**Extracted records:**
□ □ □ □ □

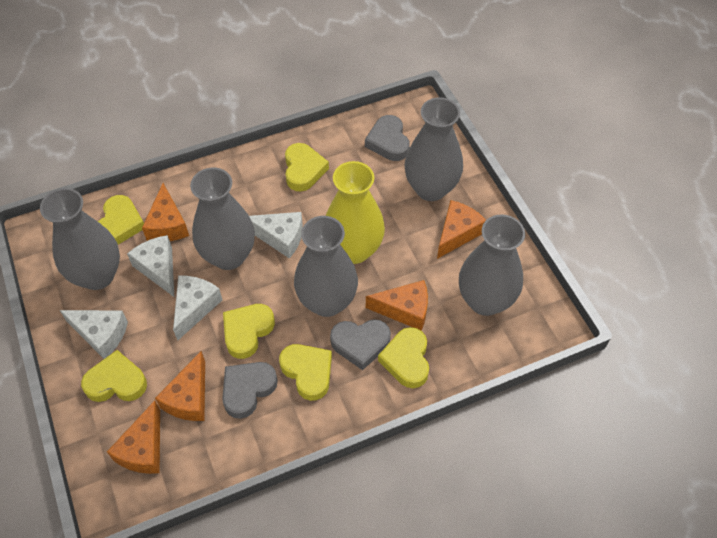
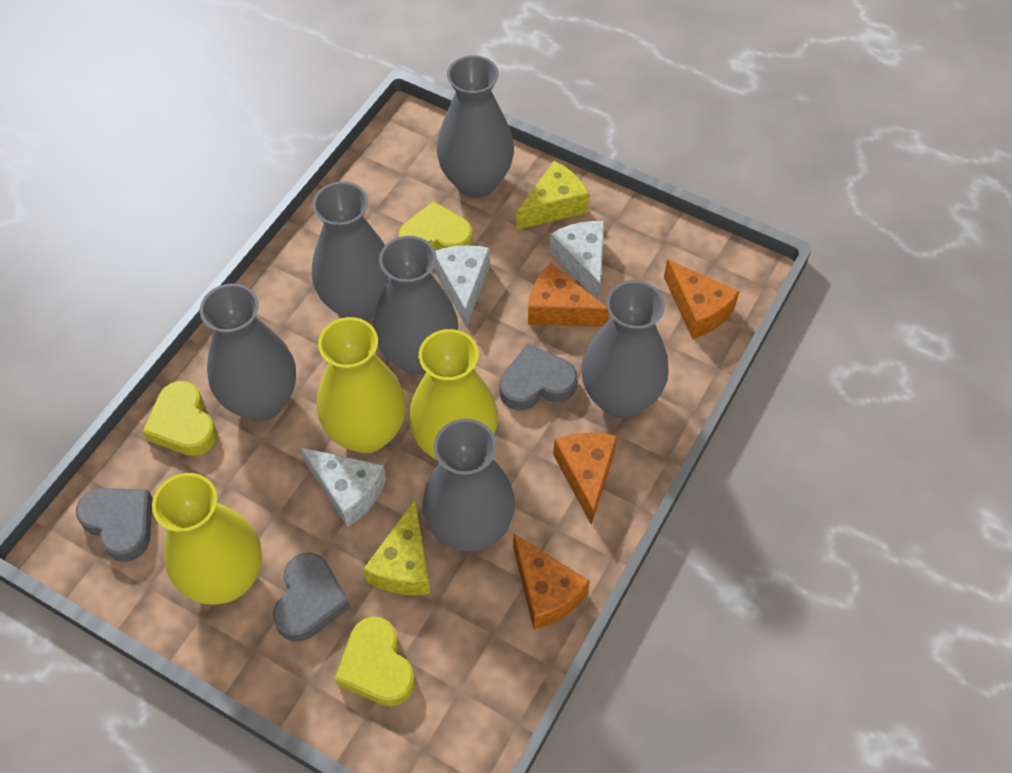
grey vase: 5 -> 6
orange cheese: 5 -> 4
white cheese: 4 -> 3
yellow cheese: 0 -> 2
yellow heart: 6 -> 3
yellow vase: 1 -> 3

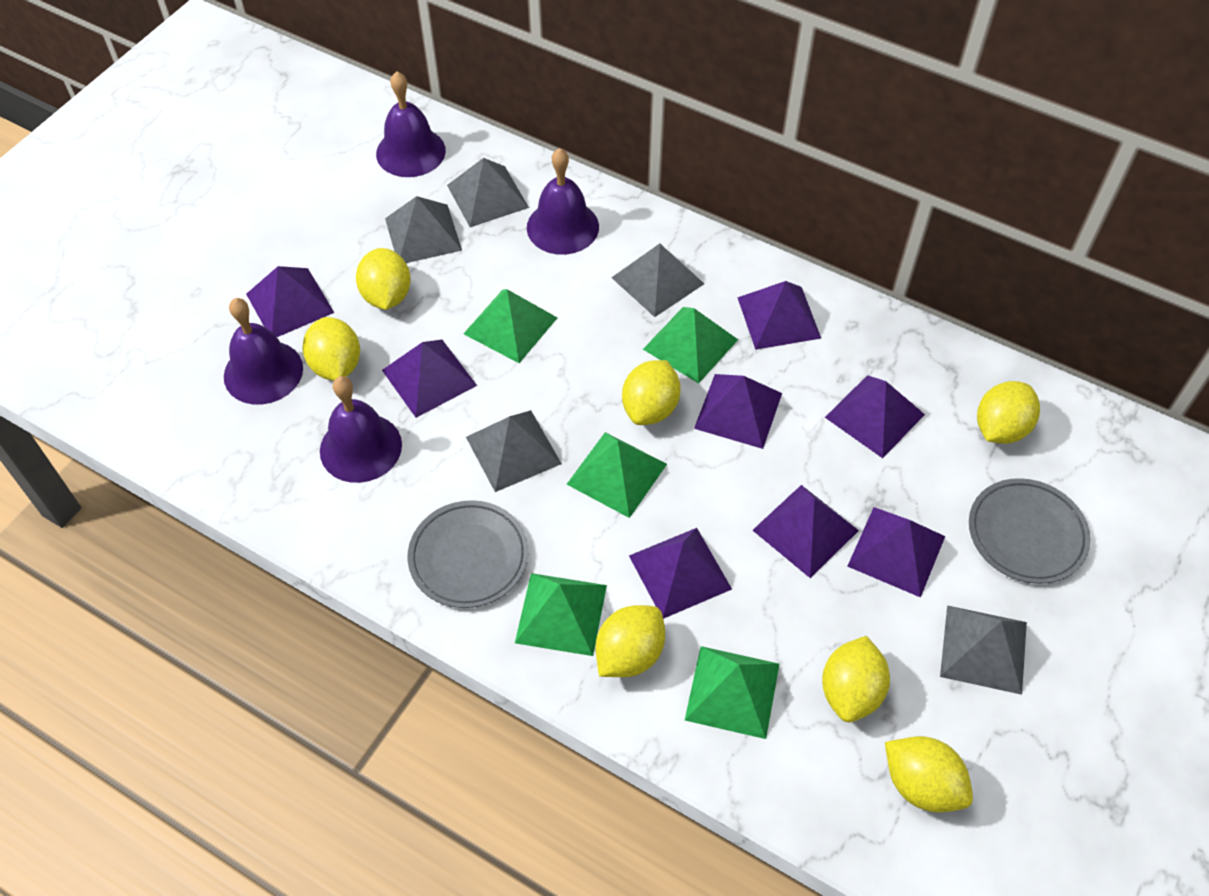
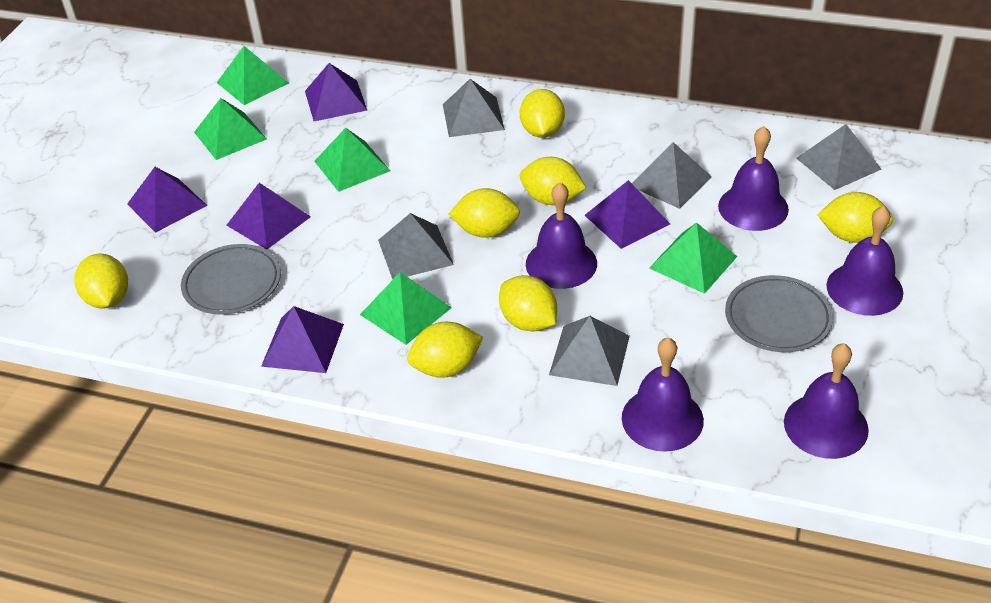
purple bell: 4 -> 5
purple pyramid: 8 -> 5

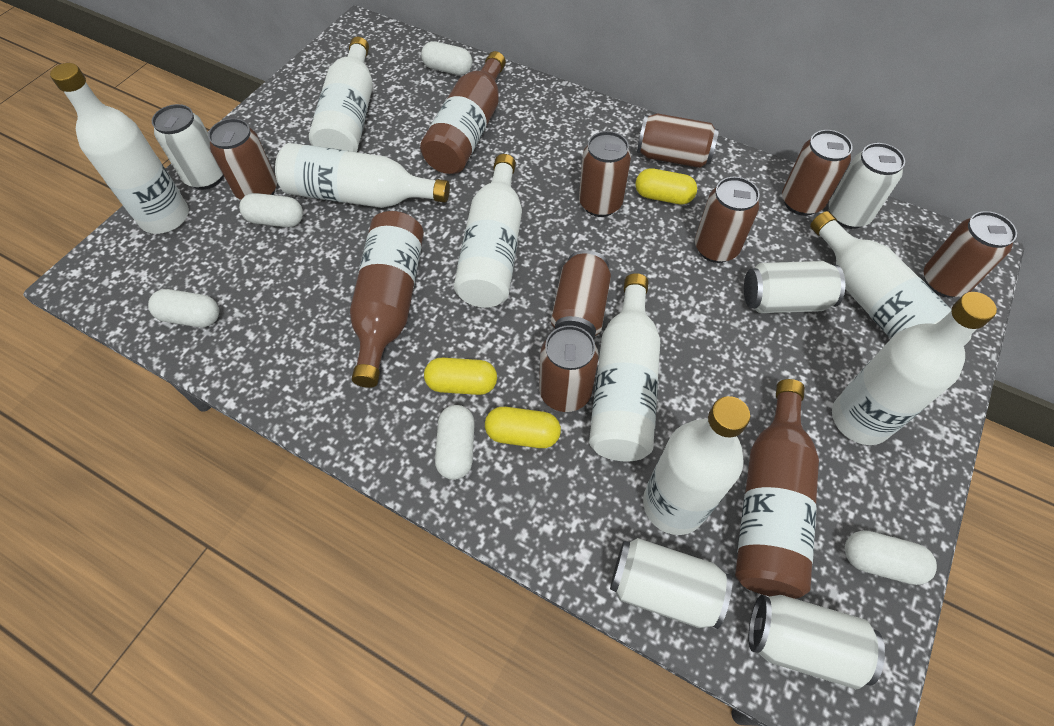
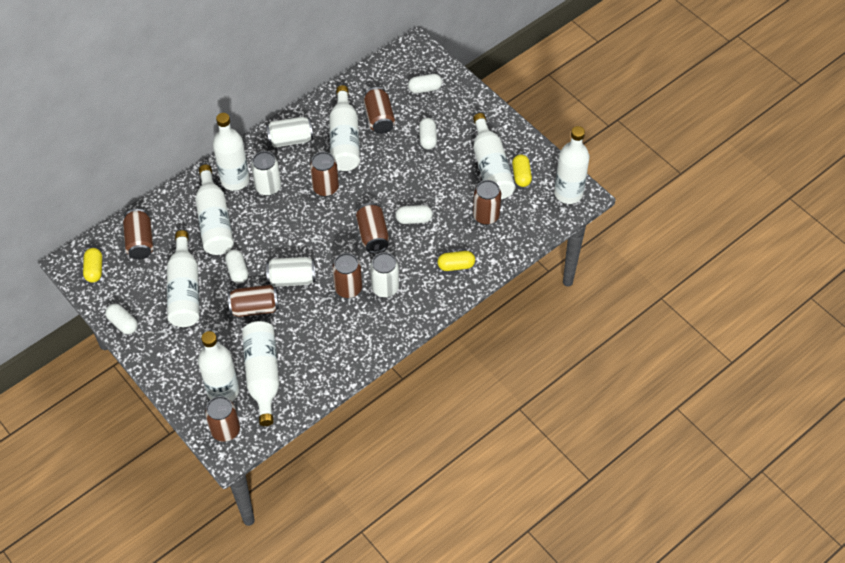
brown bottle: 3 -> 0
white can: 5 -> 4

□ □ □ □ □

**Exercise prompt:** Print the records above word for word, omitting any picture they contain.

**The answer:**
grey vase: 5 -> 6
orange cheese: 5 -> 4
white cheese: 4 -> 3
yellow cheese: 0 -> 2
yellow heart: 6 -> 3
yellow vase: 1 -> 3

purple bell: 4 -> 5
purple pyramid: 8 -> 5

brown bottle: 3 -> 0
white can: 5 -> 4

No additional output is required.